__What is required__:
Return the lines below exactly, please, from the one containing "none -> yellow brick G6:H6 level 1" through the last one, both included, and leave out any pictures.

__Available data__:
● ● ● ●

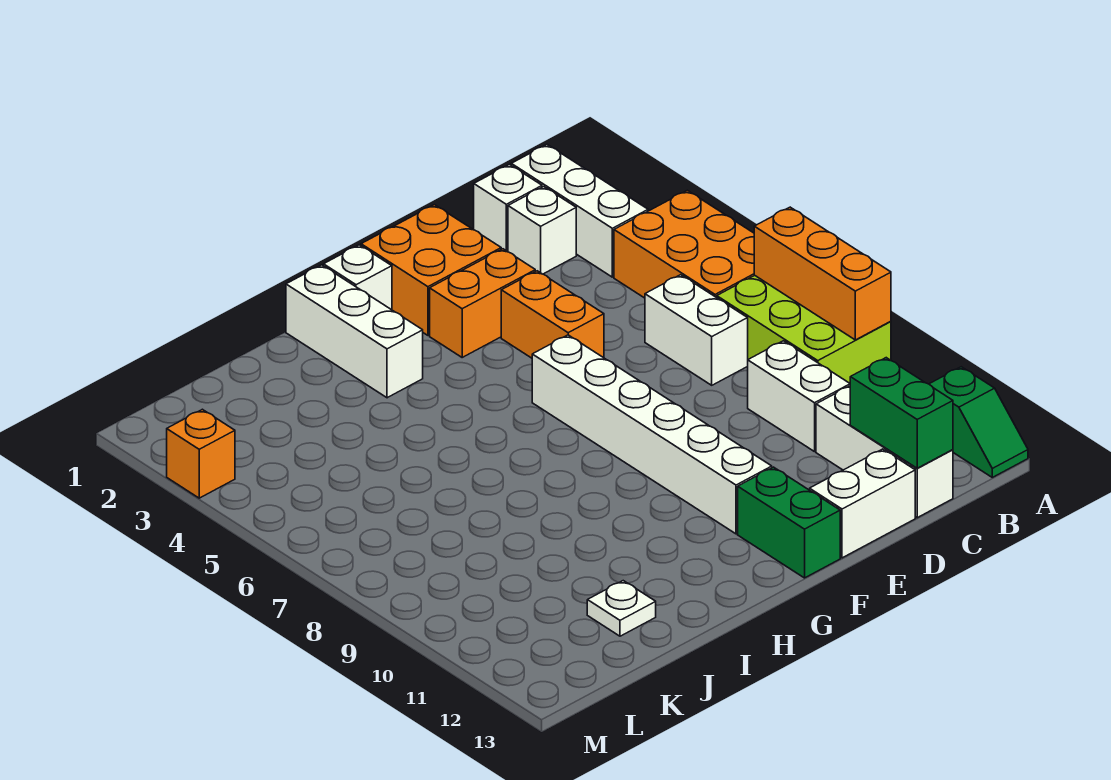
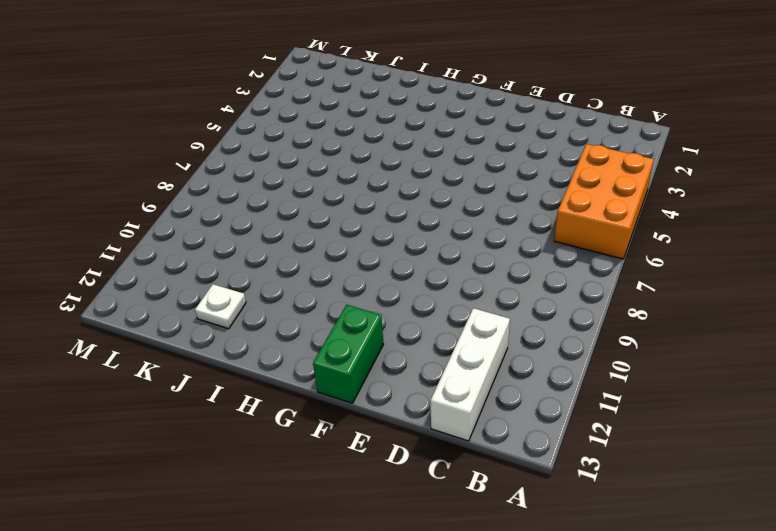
none -> lime brick A7:B9 level 1
none -> green slope A12:A13 level 1 top 12
none -> white brick B1:B3 level 1

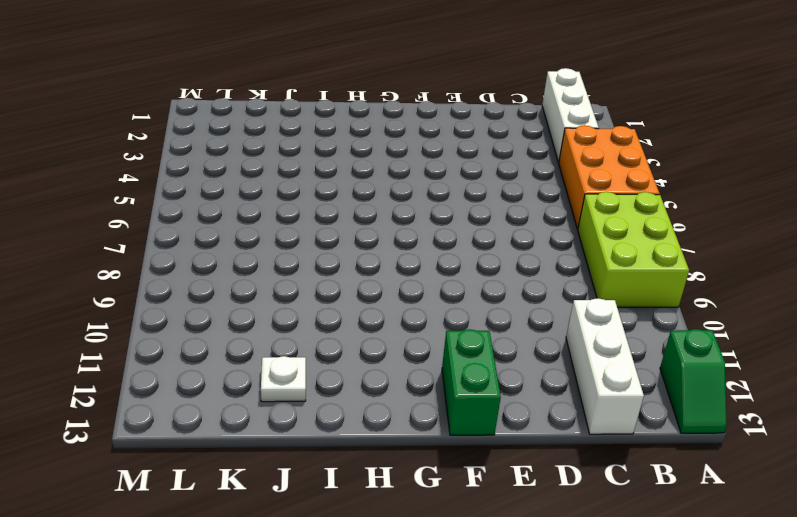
none -> white brick C1 level 1
none -> white brick C2 level 1
none -> white brick C6:C7 level 1

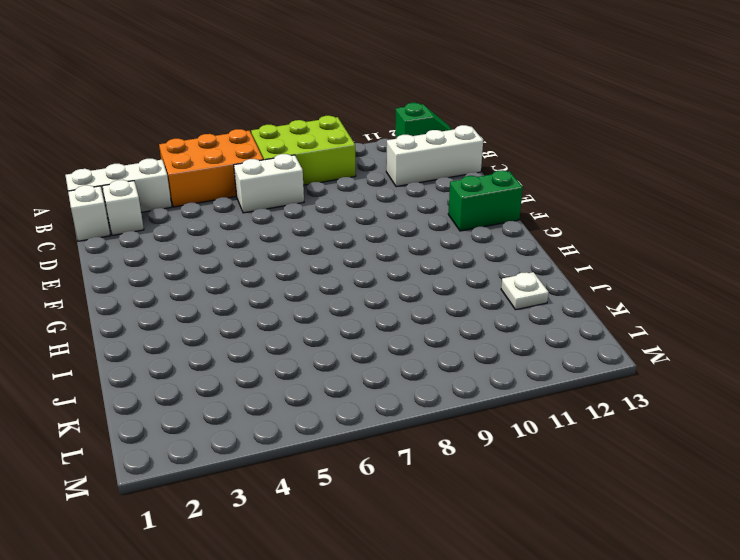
none -> white brick C9:C10 level 1
none -> white brick D13:E13 level 1
none -> orange brick E1:F2 level 1

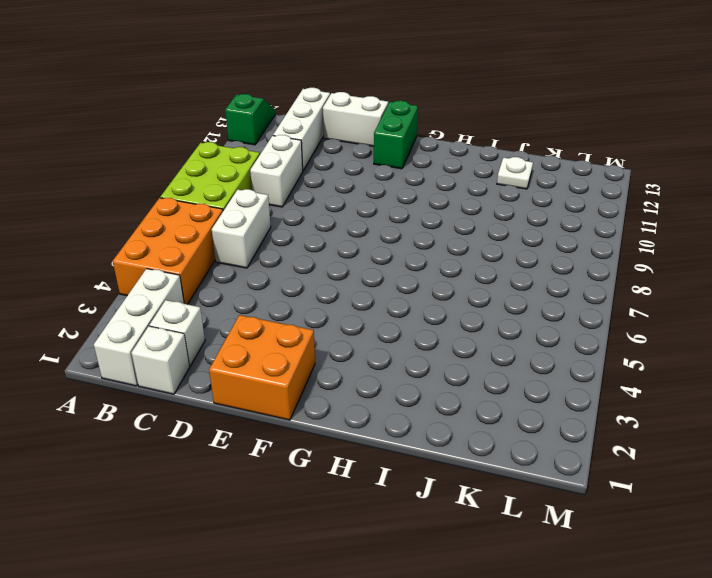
none -> orange brick E3:F3 level 1
none -> orange brick E4:E5 level 1
none -> white brick F6:F11 level 1

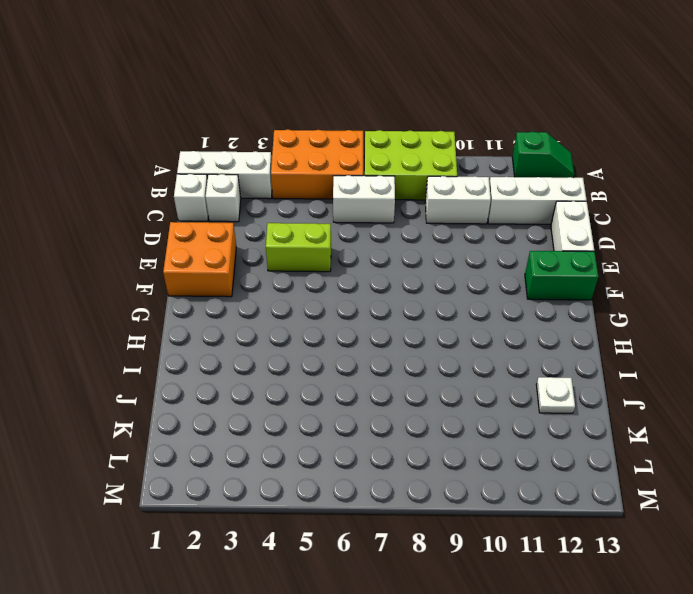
lime brick E4:E5 level 1 -> orange brick E4:E5 level 1
none -> orange brick E3:F3 level 1
none -> white brick F6:F11 level 1
none -> white brick G1 level 1

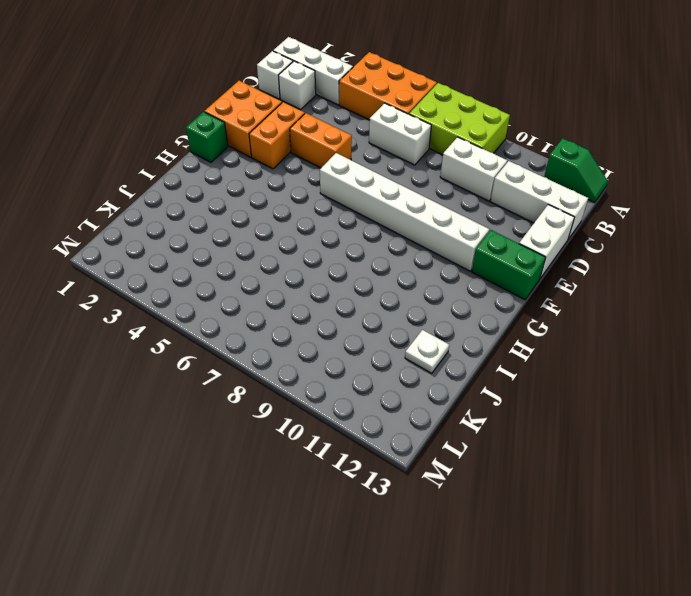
green brick G1 level 1 -> white brick G1 level 1
none -> white brick H1:H3 level 1
none -> orange brick M3 level 1
none -> orange brick A7:A9 level 2

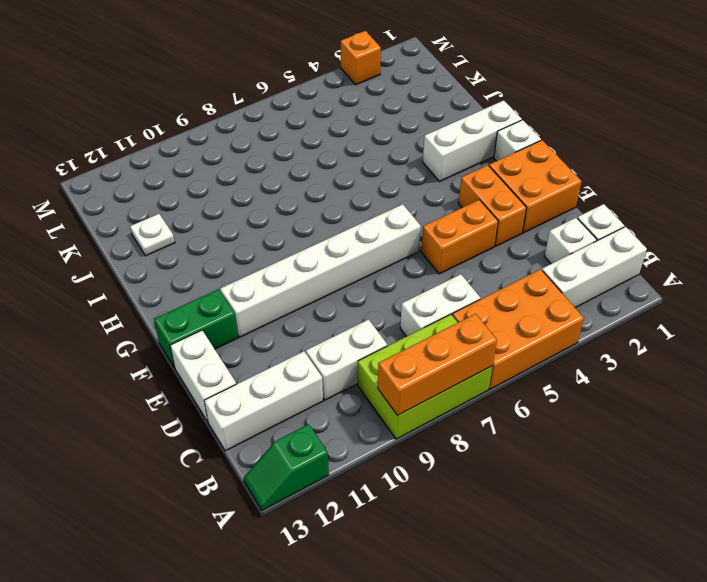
none -> green brick C12:C13 level 2

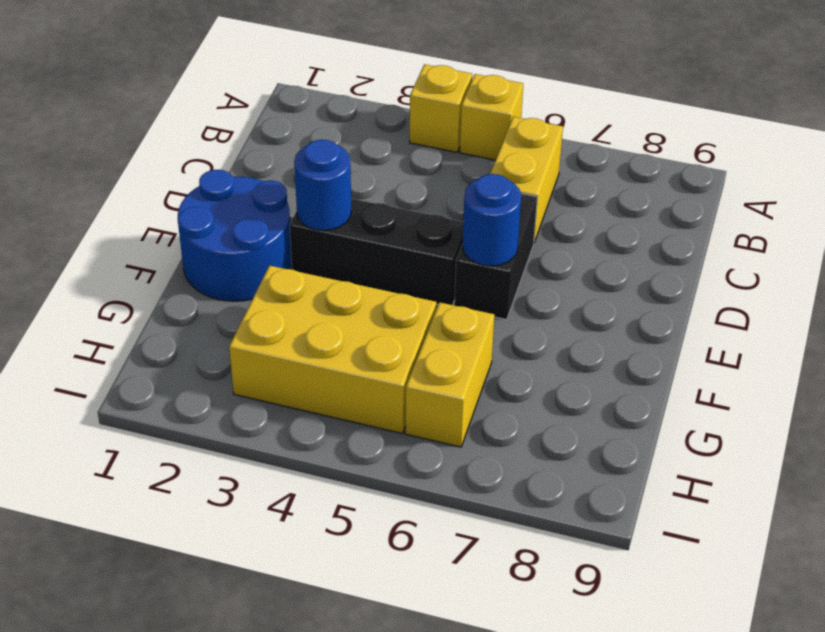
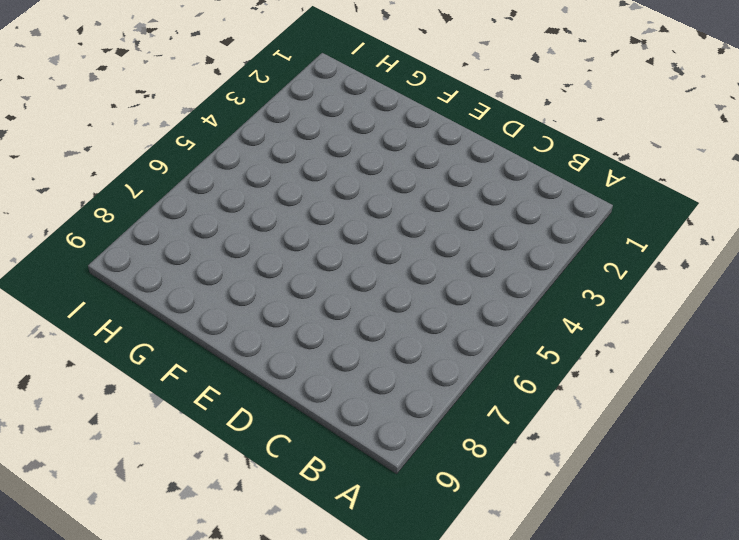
none -> yellow brick A4 level 1
none -> yellow brick A5 level 1

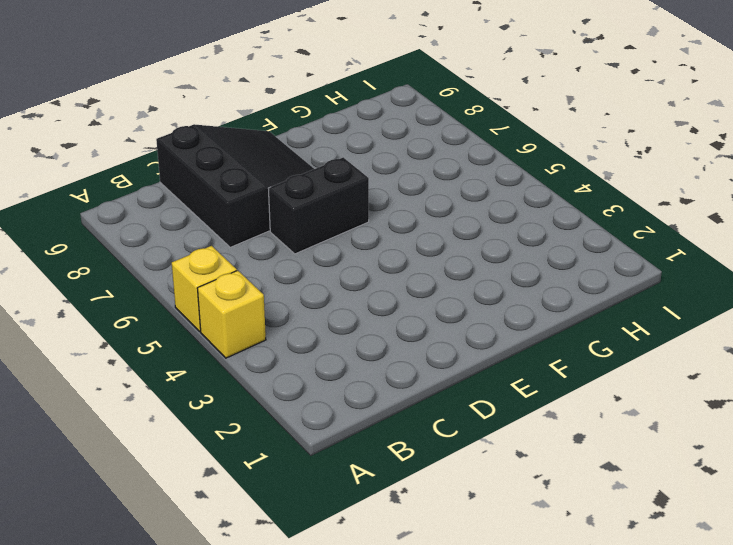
black slope C7:E9 level 1 top C -> none
none -> yellow brick B6:C6 level 1
none -> blue round brick E1:F2 level 1

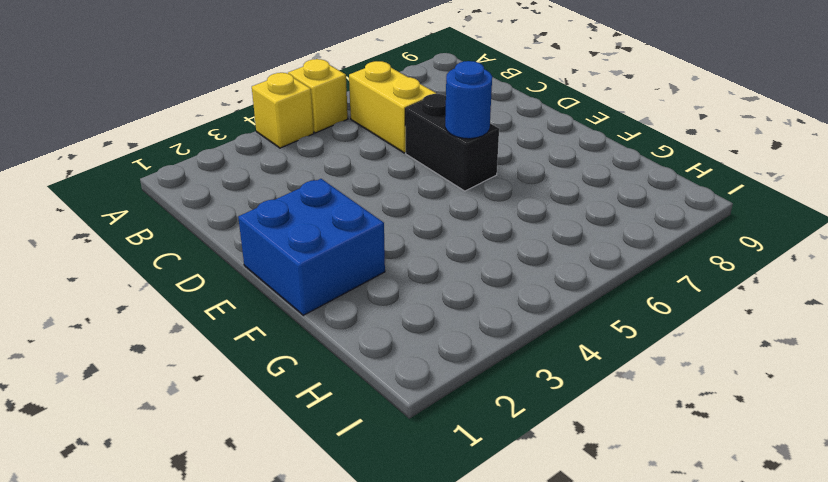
blue brick E1:F2 level 1 -> blue round brick E1:F2 level 1
none -> black brick E3:E5 level 1
none -> yellow brick G3:H5 level 1

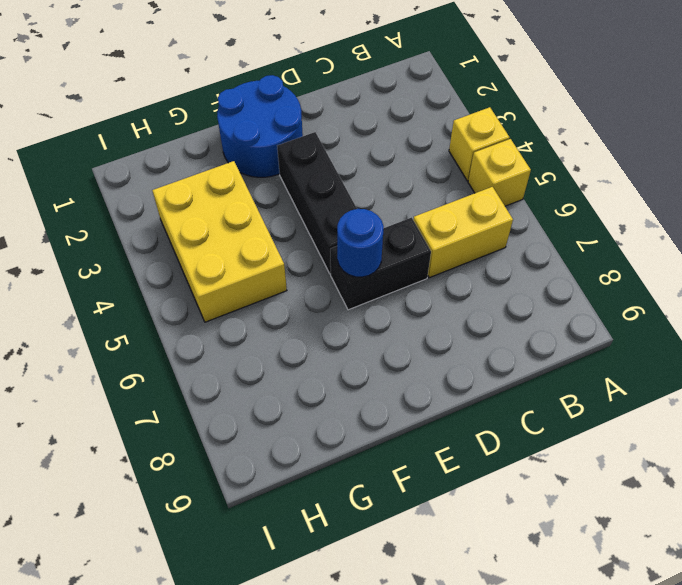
none -> yellow brick G6:H6 level 1
none -> blue round brick E3 level 2

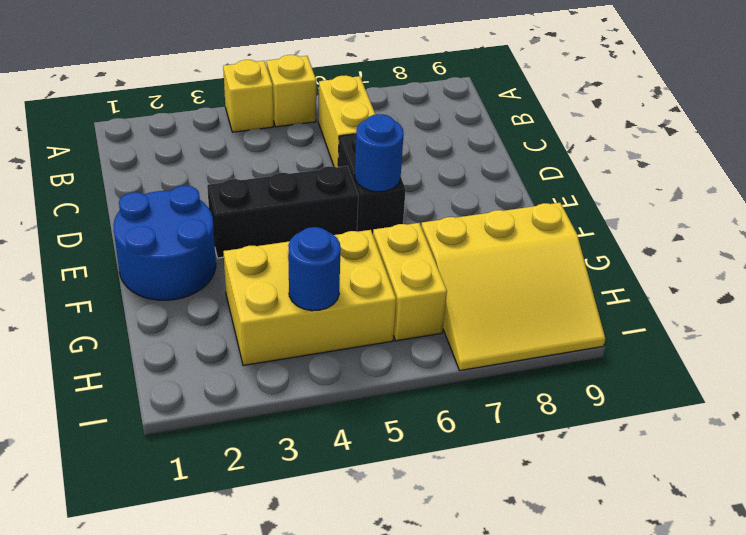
yellow slope G7:I9 level 1 top G -> none
blue round brick H4 level 2 -> blue round brick E3 level 2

● ● ● ●

__Solution for this problem__:
none -> yellow brick G6:H6 level 1
none -> blue round brick E3 level 2

yellow slope G7:I9 level 1 top G -> none
blue round brick H4 level 2 -> blue round brick E3 level 2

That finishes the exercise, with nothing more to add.